**Data entries**
··········

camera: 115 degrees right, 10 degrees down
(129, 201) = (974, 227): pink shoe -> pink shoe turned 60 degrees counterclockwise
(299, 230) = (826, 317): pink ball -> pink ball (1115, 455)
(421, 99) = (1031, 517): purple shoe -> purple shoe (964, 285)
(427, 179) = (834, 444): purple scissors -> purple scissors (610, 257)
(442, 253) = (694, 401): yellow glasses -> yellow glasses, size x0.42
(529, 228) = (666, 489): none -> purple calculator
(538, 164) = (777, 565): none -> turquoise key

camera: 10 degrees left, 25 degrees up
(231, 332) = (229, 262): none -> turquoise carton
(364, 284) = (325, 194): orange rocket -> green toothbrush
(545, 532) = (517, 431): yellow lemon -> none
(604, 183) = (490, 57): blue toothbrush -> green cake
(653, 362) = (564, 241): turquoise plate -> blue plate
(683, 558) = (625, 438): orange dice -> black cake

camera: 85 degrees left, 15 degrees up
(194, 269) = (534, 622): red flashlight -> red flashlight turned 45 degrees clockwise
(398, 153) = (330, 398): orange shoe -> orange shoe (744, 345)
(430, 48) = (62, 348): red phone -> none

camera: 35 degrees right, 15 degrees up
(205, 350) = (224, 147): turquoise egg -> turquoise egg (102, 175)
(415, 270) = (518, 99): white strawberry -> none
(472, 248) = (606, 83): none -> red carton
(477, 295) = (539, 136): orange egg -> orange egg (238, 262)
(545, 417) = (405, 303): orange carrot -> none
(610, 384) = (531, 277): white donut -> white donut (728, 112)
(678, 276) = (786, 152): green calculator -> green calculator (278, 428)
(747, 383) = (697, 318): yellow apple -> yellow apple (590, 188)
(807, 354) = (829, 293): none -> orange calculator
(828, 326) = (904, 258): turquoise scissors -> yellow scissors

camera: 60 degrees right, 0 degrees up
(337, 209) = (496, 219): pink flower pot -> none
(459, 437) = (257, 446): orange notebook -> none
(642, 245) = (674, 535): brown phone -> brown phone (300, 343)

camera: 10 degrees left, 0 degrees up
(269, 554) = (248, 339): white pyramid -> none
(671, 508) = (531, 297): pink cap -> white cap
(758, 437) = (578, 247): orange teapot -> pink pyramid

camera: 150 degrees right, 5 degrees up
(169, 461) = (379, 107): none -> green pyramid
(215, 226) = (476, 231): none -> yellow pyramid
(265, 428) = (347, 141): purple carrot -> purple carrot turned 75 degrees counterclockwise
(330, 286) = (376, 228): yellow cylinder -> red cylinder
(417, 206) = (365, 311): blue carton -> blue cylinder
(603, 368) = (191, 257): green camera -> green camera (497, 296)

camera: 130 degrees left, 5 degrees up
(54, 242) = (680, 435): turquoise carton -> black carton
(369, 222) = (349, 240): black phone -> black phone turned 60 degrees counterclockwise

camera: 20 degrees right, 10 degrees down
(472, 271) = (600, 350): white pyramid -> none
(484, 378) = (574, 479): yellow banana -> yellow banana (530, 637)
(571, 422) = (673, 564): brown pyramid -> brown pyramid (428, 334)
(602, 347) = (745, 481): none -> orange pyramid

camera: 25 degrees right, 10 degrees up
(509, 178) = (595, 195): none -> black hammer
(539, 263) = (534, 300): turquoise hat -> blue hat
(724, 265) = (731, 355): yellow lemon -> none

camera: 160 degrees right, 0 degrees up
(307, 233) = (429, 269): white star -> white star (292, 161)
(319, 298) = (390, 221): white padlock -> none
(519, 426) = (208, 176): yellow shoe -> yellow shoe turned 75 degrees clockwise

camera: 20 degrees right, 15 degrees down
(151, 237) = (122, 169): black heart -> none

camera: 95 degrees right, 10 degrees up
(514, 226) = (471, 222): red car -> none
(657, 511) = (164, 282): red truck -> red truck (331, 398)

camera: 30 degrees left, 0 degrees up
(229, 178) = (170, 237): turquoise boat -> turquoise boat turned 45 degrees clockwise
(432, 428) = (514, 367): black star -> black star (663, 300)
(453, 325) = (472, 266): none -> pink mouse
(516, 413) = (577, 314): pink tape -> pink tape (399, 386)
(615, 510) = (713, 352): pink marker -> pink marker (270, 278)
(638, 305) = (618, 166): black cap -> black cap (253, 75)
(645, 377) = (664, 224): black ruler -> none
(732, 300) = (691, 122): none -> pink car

··········

**Task objective**
Keep every word the same and copy out all of the entries.

**Written reply**
camera: 115 degrees right, 10 degrees down
(129, 201) = (974, 227): pink shoe -> pink shoe turned 60 degrees counterclockwise
(299, 230) = (826, 317): pink ball -> pink ball (1115, 455)
(421, 99) = (1031, 517): purple shoe -> purple shoe (964, 285)
(427, 179) = (834, 444): purple scissors -> purple scissors (610, 257)
(442, 253) = (694, 401): yellow glasses -> yellow glasses, size x0.42
(529, 228) = (666, 489): none -> purple calculator
(538, 164) = (777, 565): none -> turquoise key

camera: 10 degrees left, 25 degrees up
(231, 332) = (229, 262): none -> turquoise carton
(364, 284) = (325, 194): orange rocket -> green toothbrush
(545, 532) = (517, 431): yellow lemon -> none
(604, 183) = (490, 57): blue toothbrush -> green cake
(653, 362) = (564, 241): turquoise plate -> blue plate
(683, 558) = (625, 438): orange dice -> black cake

camera: 85 degrees left, 15 degrees up
(194, 269) = (534, 622): red flashlight -> red flashlight turned 45 degrees clockwise
(398, 153) = (330, 398): orange shoe -> orange shoe (744, 345)
(430, 48) = (62, 348): red phone -> none

camera: 35 degrees right, 15 degrees up
(205, 350) = (224, 147): turquoise egg -> turquoise egg (102, 175)
(415, 270) = (518, 99): white strawberry -> none
(472, 248) = (606, 83): none -> red carton
(477, 295) = (539, 136): orange egg -> orange egg (238, 262)
(545, 417) = (405, 303): orange carrot -> none
(610, 384) = (531, 277): white donut -> white donut (728, 112)
(678, 276) = (786, 152): green calculator -> green calculator (278, 428)
(747, 383) = (697, 318): yellow apple -> yellow apple (590, 188)
(807, 354) = (829, 293): none -> orange calculator
(828, 326) = (904, 258): turquoise scissors -> yellow scissors

camera: 60 degrees right, 0 degrees up
(337, 209) = (496, 219): pink flower pot -> none
(459, 437) = (257, 446): orange notebook -> none
(642, 245) = (674, 535): brown phone -> brown phone (300, 343)

camera: 10 degrees left, 0 degrees up
(269, 554) = (248, 339): white pyramid -> none
(671, 508) = (531, 297): pink cap -> white cap
(758, 437) = (578, 247): orange teapot -> pink pyramid

camera: 150 degrees right, 5 degrees up
(169, 461) = (379, 107): none -> green pyramid
(215, 226) = (476, 231): none -> yellow pyramid
(265, 428) = (347, 141): purple carrot -> purple carrot turned 75 degrees counterclockwise
(330, 286) = (376, 228): yellow cylinder -> red cylinder
(417, 206) = (365, 311): blue carton -> blue cylinder
(603, 368) = (191, 257): green camera -> green camera (497, 296)

camera: 130 degrees left, 5 degrees up
(54, 242) = (680, 435): turquoise carton -> black carton
(369, 222) = (349, 240): black phone -> black phone turned 60 degrees counterclockwise

camera: 20 degrees right, 10 degrees down
(472, 271) = (600, 350): white pyramid -> none
(484, 378) = (574, 479): yellow banana -> yellow banana (530, 637)
(571, 422) = (673, 564): brown pyramid -> brown pyramid (428, 334)
(602, 347) = (745, 481): none -> orange pyramid

camera: 25 degrees right, 10 degrees up
(509, 178) = (595, 195): none -> black hammer
(539, 263) = (534, 300): turquoise hat -> blue hat
(724, 265) = (731, 355): yellow lemon -> none

camera: 160 degrees right, 0 degrees up
(307, 233) = (429, 269): white star -> white star (292, 161)
(319, 298) = (390, 221): white padlock -> none
(519, 426) = (208, 176): yellow shoe -> yellow shoe turned 75 degrees clockwise

camera: 20 degrees right, 15 degrees down
(151, 237) = (122, 169): black heart -> none

camera: 95 degrees right, 10 degrees up
(514, 226) = (471, 222): red car -> none
(657, 511) = (164, 282): red truck -> red truck (331, 398)

camera: 30 degrees left, 0 degrees up
(229, 178) = (170, 237): turquoise boat -> turquoise boat turned 45 degrees clockwise
(432, 428) = (514, 367): black star -> black star (663, 300)
(453, 325) = (472, 266): none -> pink mouse
(516, 413) = (577, 314): pink tape -> pink tape (399, 386)
(615, 510) = (713, 352): pink marker -> pink marker (270, 278)
(638, 305) = (618, 166): black cap -> black cap (253, 75)
(645, 377) = (664, 224): black ruler -> none
(732, 300) = (691, 122): none -> pink car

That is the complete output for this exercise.